_PROBLEM TO SOLVE_
Edit the rows below by changing every "silver metallic keyboard" to "brushed aluminum keyboard", keeping everything else the same. Leave out the pictures.

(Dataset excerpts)
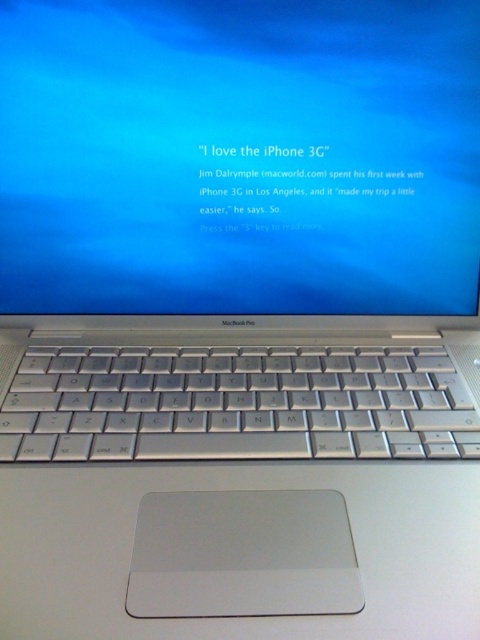
Where is the satin silver screen at center located in the image?

The satin silver screen at center is located at point (240, 156).

Looking at this image, you are a graphic designer working on a project that requires adjusting the height of two elements on your MacBook Pro. You need to ensure that the element representing the screen is taller than the keyboard element. Given the current setup, does the satin silver screen at center meet this requirement when compared to the silver metallic keyboard at center?

Yes, the satin silver screen at center has a greater height compared to the silver metallic keyboard at center, so it meets the requirement.

You are a graphic designer working on a project that requires a large workspace. You have a MacBook Pro with a satin silver screen at center and a silver metallic keyboard at center. Which component would you adjust to maximize your workspace area?

The satin silver screen at center has a larger size compared to the silver metallic keyboard at center, so adjusting the screen would allow for a larger workspace area.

_WRITTEN REPLY_
Where is the satin silver screen at center located in the image?

The satin silver screen at center is located at point (240, 156).

Looking at this image, you are a graphic designer working on a project that requires adjusting the height of two elements on your MacBook Pro. You need to ensure that the element representing the screen is taller than the keyboard element. Given the current setup, does the satin silver screen at center meet this requirement when compared to the brushed aluminum keyboard at center?

Yes, the satin silver screen at center has a greater height compared to the brushed aluminum keyboard at center, so it meets the requirement.

You are a graphic designer working on a project that requires a large workspace. You have a MacBook Pro with a satin silver screen at center and a brushed aluminum keyboard at center. Which component would you adjust to maximize your workspace area?

The satin silver screen at center has a larger size compared to the brushed aluminum keyboard at center, so adjusting the screen would allow for a larger workspace area.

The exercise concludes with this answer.